- Opening Delimiter -

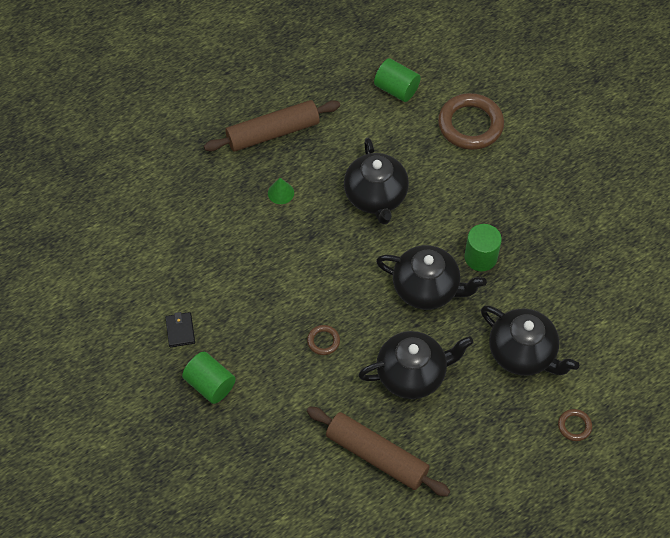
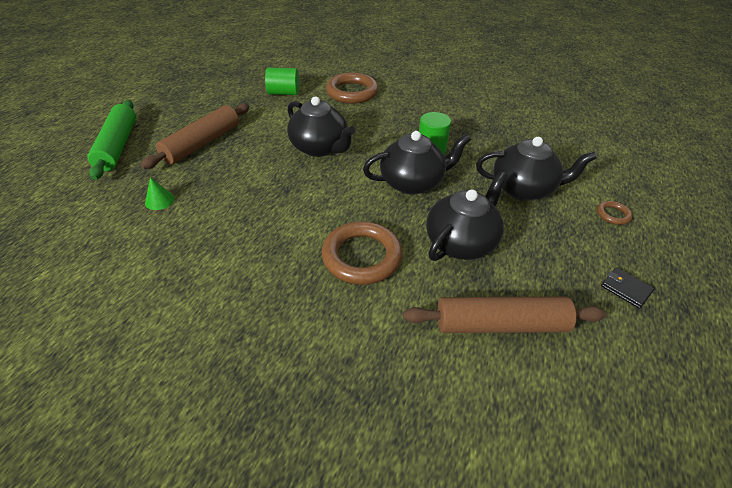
camera: 35 degrees left, 15 degrees down
(180, 330) = (202, 321): black wallet -> black wallet (625, 289)
(199, 97) = (118, 146): none -> green rolling pin
(210, 384) = (273, 356): green cylinder -> none
(281, 193) = (236, 174): green cone -> green cone (159, 200)
(323, 341) = (362, 257): brown ring -> brown ring, size x2.19

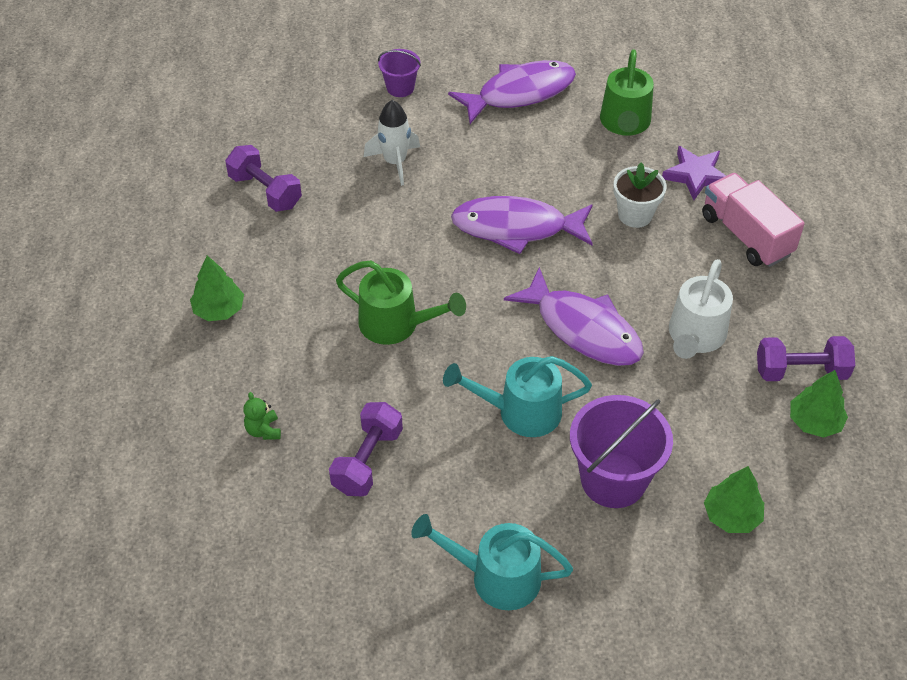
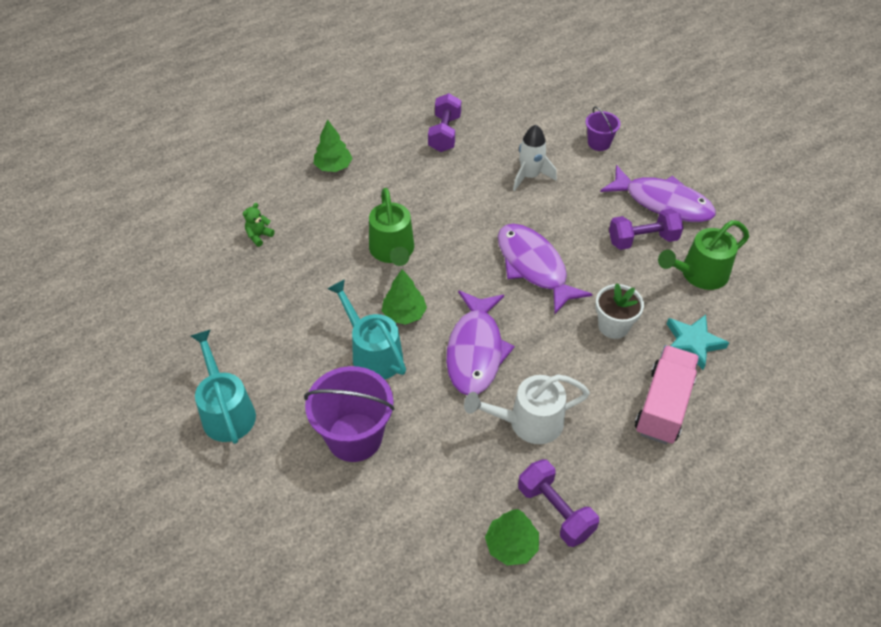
camera: 55 degrees right, 0 degrees up
(367, 461) = (272, 296): purple dumbbell -> purple dumbbell (642, 240)
(695, 175) = (692, 343): purple star -> turquoise star
(731, 516) = (376, 529): green tree -> green tree (404, 314)

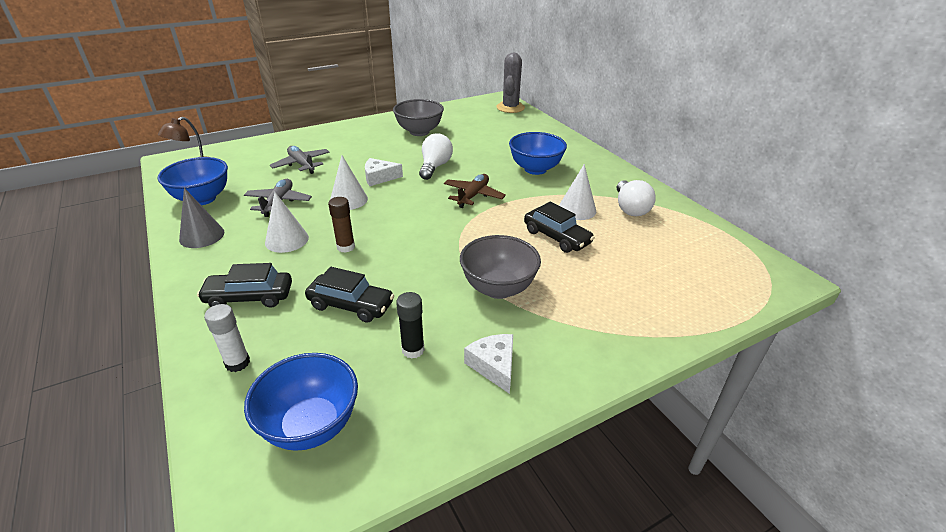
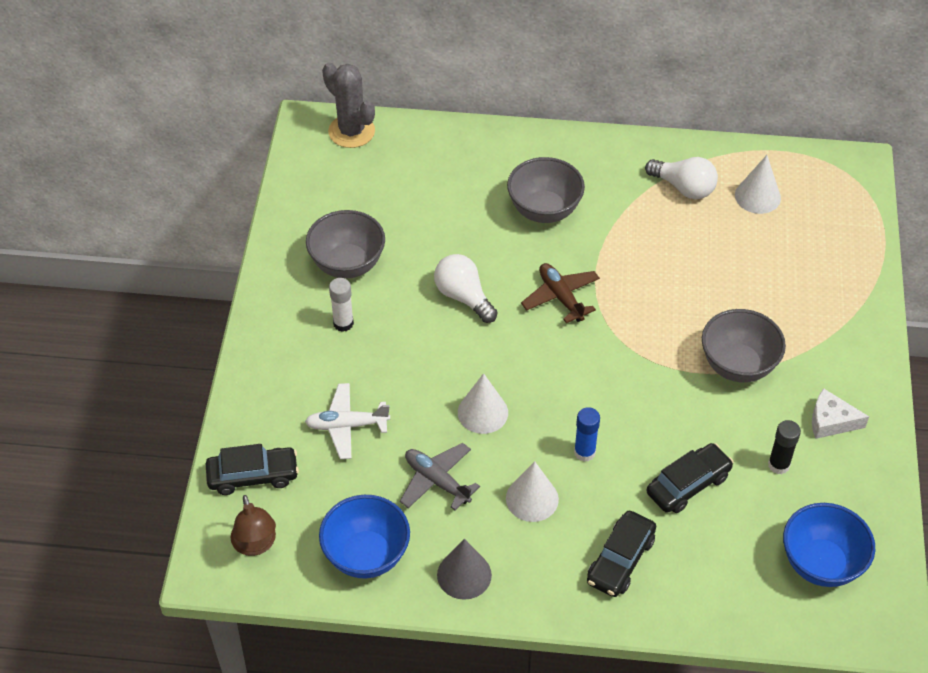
camera: 55 degrees left, 15 degrees up
(237, 363) = (716, 593): white glue stick -> white glue stick (343, 323)
(302, 164) = (347, 425): grey plane -> white plane
(346, 247) = (584, 452): brown glue stick -> blue glue stick
(379, 177) = (448, 362): white cheese -> none
(535, 169) = (544, 210): blue bowl -> grey bowl
(556, 237) = (690, 276): black car -> black car (253, 476)
(577, 209) = (654, 229): white cone -> white cone (757, 196)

- Closing Delimiter -

YOUR OBJECTIVE → Print out the whole of the material word for word, without pictures.

ANSWER FOR THIS EXERCISE →
camera: 35 degrees left, 15 degrees down
(180, 330) = (202, 321): black wallet -> black wallet (625, 289)
(199, 97) = (118, 146): none -> green rolling pin
(210, 384) = (273, 356): green cylinder -> none
(281, 193) = (236, 174): green cone -> green cone (159, 200)
(323, 341) = (362, 257): brown ring -> brown ring, size x2.19

camera: 55 degrees right, 0 degrees up
(367, 461) = (272, 296): purple dumbbell -> purple dumbbell (642, 240)
(695, 175) = (692, 343): purple star -> turquoise star
(731, 516) = (376, 529): green tree -> green tree (404, 314)

camera: 55 degrees left, 15 degrees up
(237, 363) = (716, 593): white glue stick -> white glue stick (343, 323)
(302, 164) = (347, 425): grey plane -> white plane
(346, 247) = (584, 452): brown glue stick -> blue glue stick
(379, 177) = (448, 362): white cheese -> none
(535, 169) = (544, 210): blue bowl -> grey bowl
(556, 237) = (690, 276): black car -> black car (253, 476)
(577, 209) = (654, 229): white cone -> white cone (757, 196)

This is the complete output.